(Records from a data source)
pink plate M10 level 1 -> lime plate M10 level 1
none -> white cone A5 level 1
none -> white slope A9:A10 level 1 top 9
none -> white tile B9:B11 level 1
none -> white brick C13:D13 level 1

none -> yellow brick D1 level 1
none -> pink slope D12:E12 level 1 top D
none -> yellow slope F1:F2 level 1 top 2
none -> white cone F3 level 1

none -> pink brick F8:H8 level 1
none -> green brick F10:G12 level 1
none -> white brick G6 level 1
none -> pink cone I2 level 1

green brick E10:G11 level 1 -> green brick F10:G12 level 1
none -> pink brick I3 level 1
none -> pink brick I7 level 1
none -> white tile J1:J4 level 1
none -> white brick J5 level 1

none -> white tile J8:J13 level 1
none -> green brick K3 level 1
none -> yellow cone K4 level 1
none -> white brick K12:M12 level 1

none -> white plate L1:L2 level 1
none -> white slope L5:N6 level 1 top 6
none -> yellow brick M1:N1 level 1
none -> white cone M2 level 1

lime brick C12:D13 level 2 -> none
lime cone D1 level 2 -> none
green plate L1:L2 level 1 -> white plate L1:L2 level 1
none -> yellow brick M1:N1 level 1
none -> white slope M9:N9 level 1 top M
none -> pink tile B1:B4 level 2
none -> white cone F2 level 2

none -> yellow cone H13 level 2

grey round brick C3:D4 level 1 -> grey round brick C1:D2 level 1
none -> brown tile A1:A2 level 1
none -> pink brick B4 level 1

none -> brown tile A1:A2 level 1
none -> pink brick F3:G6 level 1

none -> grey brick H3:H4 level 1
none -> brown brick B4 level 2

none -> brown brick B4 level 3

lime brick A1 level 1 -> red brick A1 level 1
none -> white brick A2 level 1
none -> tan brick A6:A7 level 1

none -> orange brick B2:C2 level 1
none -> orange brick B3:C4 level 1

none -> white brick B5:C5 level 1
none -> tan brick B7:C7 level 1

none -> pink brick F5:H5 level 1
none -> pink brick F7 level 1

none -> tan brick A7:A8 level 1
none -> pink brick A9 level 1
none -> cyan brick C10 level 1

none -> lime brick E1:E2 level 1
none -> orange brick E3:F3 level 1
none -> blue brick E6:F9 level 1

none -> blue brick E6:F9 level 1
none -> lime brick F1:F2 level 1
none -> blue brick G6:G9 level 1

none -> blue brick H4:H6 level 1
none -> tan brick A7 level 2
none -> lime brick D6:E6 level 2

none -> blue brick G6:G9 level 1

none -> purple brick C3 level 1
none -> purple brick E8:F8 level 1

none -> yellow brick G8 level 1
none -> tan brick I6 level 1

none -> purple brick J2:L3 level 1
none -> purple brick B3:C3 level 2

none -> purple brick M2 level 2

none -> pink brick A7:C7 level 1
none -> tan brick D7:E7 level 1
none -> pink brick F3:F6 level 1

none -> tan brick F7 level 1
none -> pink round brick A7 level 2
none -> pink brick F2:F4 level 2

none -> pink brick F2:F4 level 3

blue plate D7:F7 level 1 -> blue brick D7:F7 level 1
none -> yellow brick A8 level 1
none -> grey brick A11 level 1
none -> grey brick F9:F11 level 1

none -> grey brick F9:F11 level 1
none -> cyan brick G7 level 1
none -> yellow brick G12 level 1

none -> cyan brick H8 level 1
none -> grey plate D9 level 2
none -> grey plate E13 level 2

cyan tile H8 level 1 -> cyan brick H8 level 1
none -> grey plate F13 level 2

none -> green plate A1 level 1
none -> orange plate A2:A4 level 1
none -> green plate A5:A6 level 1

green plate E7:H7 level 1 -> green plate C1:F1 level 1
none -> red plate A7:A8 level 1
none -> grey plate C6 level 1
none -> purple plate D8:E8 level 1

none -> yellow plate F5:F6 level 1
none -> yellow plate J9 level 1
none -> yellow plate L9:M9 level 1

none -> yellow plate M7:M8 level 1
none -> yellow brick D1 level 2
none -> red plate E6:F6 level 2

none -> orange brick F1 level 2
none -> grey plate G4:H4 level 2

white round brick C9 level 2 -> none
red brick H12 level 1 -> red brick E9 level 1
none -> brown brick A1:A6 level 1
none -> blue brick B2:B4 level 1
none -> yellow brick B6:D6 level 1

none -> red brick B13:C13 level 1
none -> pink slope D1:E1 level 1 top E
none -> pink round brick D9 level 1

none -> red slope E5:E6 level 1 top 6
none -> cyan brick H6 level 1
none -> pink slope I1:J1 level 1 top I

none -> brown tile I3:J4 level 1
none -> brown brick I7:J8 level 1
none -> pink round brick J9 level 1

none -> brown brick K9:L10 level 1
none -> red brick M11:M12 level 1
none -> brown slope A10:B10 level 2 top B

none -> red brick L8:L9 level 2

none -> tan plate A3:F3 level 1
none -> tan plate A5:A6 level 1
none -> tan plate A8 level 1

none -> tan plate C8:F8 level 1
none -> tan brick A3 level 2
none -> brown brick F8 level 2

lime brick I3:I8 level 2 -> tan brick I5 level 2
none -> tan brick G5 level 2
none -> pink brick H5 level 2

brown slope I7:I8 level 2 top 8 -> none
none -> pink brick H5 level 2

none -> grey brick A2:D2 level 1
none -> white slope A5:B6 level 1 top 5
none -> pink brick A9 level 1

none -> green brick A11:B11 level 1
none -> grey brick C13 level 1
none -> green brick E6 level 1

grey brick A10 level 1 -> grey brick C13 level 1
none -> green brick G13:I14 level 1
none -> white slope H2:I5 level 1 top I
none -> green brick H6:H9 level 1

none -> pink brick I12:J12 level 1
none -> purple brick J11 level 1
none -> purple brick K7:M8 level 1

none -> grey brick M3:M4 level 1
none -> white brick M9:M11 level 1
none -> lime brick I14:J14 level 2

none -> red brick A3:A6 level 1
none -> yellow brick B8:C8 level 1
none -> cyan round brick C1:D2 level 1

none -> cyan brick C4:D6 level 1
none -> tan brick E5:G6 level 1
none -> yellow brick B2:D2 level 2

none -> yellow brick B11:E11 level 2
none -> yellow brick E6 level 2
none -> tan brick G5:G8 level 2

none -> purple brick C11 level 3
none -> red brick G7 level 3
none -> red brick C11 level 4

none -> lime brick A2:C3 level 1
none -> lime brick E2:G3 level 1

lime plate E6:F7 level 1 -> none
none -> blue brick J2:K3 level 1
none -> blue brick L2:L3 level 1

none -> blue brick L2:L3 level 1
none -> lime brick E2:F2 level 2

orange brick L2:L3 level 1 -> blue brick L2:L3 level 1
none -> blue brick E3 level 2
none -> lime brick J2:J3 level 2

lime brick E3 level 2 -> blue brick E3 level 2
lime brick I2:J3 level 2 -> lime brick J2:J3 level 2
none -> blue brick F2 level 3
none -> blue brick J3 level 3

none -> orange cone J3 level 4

## Work instruction
An exact copy of every entry above is required.

## Reply to the exercise
pink plate M10 level 1 -> lime plate M10 level 1
none -> white cone A5 level 1
none -> white slope A9:A10 level 1 top 9
none -> white tile B9:B11 level 1
none -> white brick C13:D13 level 1

none -> yellow brick D1 level 1
none -> pink slope D12:E12 level 1 top D
none -> yellow slope F1:F2 level 1 top 2
none -> white cone F3 level 1

none -> pink brick F8:H8 level 1
none -> green brick F10:G12 level 1
none -> white brick G6 level 1
none -> pink cone I2 level 1

green brick E10:G11 level 1 -> green brick F10:G12 level 1
none -> pink brick I3 level 1
none -> pink brick I7 level 1
none -> white tile J1:J4 level 1
none -> white brick J5 level 1

none -> white tile J8:J13 level 1
none -> green brick K3 level 1
none -> yellow cone K4 level 1
none -> white brick K12:M12 level 1

none -> white plate L1:L2 level 1
none -> white slope L5:N6 level 1 top 6
none -> yellow brick M1:N1 level 1
none -> white cone M2 level 1

lime brick C12:D13 level 2 -> none
lime cone D1 level 2 -> none
green plate L1:L2 level 1 -> white plate L1:L2 level 1
none -> yellow brick M1:N1 level 1
none -> white slope M9:N9 level 1 top M
none -> pink tile B1:B4 level 2
none -> white cone F2 level 2

none -> yellow cone H13 level 2

grey round brick C3:D4 level 1 -> grey round brick C1:D2 level 1
none -> brown tile A1:A2 level 1
none -> pink brick B4 level 1

none -> brown tile A1:A2 level 1
none -> pink brick F3:G6 level 1

none -> grey brick H3:H4 level 1
none -> brown brick B4 level 2

none -> brown brick B4 level 3

lime brick A1 level 1 -> red brick A1 level 1
none -> white brick A2 level 1
none -> tan brick A6:A7 level 1

none -> orange brick B2:C2 level 1
none -> orange brick B3:C4 level 1

none -> white brick B5:C5 level 1
none -> tan brick B7:C7 level 1

none -> pink brick F5:H5 level 1
none -> pink brick F7 level 1

none -> tan brick A7:A8 level 1
none -> pink brick A9 level 1
none -> cyan brick C10 level 1

none -> lime brick E1:E2 level 1
none -> orange brick E3:F3 level 1
none -> blue brick E6:F9 level 1

none -> blue brick E6:F9 level 1
none -> lime brick F1:F2 level 1
none -> blue brick G6:G9 level 1

none -> blue brick H4:H6 level 1
none -> tan brick A7 level 2
none -> lime brick D6:E6 level 2

none -> blue brick G6:G9 level 1

none -> purple brick C3 level 1
none -> purple brick E8:F8 level 1

none -> yellow brick G8 level 1
none -> tan brick I6 level 1

none -> purple brick J2:L3 level 1
none -> purple brick B3:C3 level 2

none -> purple brick M2 level 2

none -> pink brick A7:C7 level 1
none -> tan brick D7:E7 level 1
none -> pink brick F3:F6 level 1

none -> tan brick F7 level 1
none -> pink round brick A7 level 2
none -> pink brick F2:F4 level 2

none -> pink brick F2:F4 level 3

blue plate D7:F7 level 1 -> blue brick D7:F7 level 1
none -> yellow brick A8 level 1
none -> grey brick A11 level 1
none -> grey brick F9:F11 level 1

none -> grey brick F9:F11 level 1
none -> cyan brick G7 level 1
none -> yellow brick G12 level 1

none -> cyan brick H8 level 1
none -> grey plate D9 level 2
none -> grey plate E13 level 2

cyan tile H8 level 1 -> cyan brick H8 level 1
none -> grey plate F13 level 2

none -> green plate A1 level 1
none -> orange plate A2:A4 level 1
none -> green plate A5:A6 level 1

green plate E7:H7 level 1 -> green plate C1:F1 level 1
none -> red plate A7:A8 level 1
none -> grey plate C6 level 1
none -> purple plate D8:E8 level 1

none -> yellow plate F5:F6 level 1
none -> yellow plate J9 level 1
none -> yellow plate L9:M9 level 1

none -> yellow plate M7:M8 level 1
none -> yellow brick D1 level 2
none -> red plate E6:F6 level 2

none -> orange brick F1 level 2
none -> grey plate G4:H4 level 2

white round brick C9 level 2 -> none
red brick H12 level 1 -> red brick E9 level 1
none -> brown brick A1:A6 level 1
none -> blue brick B2:B4 level 1
none -> yellow brick B6:D6 level 1

none -> red brick B13:C13 level 1
none -> pink slope D1:E1 level 1 top E
none -> pink round brick D9 level 1

none -> red slope E5:E6 level 1 top 6
none -> cyan brick H6 level 1
none -> pink slope I1:J1 level 1 top I

none -> brown tile I3:J4 level 1
none -> brown brick I7:J8 level 1
none -> pink round brick J9 level 1

none -> brown brick K9:L10 level 1
none -> red brick M11:M12 level 1
none -> brown slope A10:B10 level 2 top B

none -> red brick L8:L9 level 2

none -> tan plate A3:F3 level 1
none -> tan plate A5:A6 level 1
none -> tan plate A8 level 1

none -> tan plate C8:F8 level 1
none -> tan brick A3 level 2
none -> brown brick F8 level 2

lime brick I3:I8 level 2 -> tan brick I5 level 2
none -> tan brick G5 level 2
none -> pink brick H5 level 2

brown slope I7:I8 level 2 top 8 -> none
none -> pink brick H5 level 2

none -> grey brick A2:D2 level 1
none -> white slope A5:B6 level 1 top 5
none -> pink brick A9 level 1

none -> green brick A11:B11 level 1
none -> grey brick C13 level 1
none -> green brick E6 level 1

grey brick A10 level 1 -> grey brick C13 level 1
none -> green brick G13:I14 level 1
none -> white slope H2:I5 level 1 top I
none -> green brick H6:H9 level 1

none -> pink brick I12:J12 level 1
none -> purple brick J11 level 1
none -> purple brick K7:M8 level 1

none -> grey brick M3:M4 level 1
none -> white brick M9:M11 level 1
none -> lime brick I14:J14 level 2

none -> red brick A3:A6 level 1
none -> yellow brick B8:C8 level 1
none -> cyan round brick C1:D2 level 1

none -> cyan brick C4:D6 level 1
none -> tan brick E5:G6 level 1
none -> yellow brick B2:D2 level 2

none -> yellow brick B11:E11 level 2
none -> yellow brick E6 level 2
none -> tan brick G5:G8 level 2

none -> purple brick C11 level 3
none -> red brick G7 level 3
none -> red brick C11 level 4

none -> lime brick A2:C3 level 1
none -> lime brick E2:G3 level 1

lime plate E6:F7 level 1 -> none
none -> blue brick J2:K3 level 1
none -> blue brick L2:L3 level 1

none -> blue brick L2:L3 level 1
none -> lime brick E2:F2 level 2

orange brick L2:L3 level 1 -> blue brick L2:L3 level 1
none -> blue brick E3 level 2
none -> lime brick J2:J3 level 2

lime brick E3 level 2 -> blue brick E3 level 2
lime brick I2:J3 level 2 -> lime brick J2:J3 level 2
none -> blue brick F2 level 3
none -> blue brick J3 level 3

none -> orange cone J3 level 4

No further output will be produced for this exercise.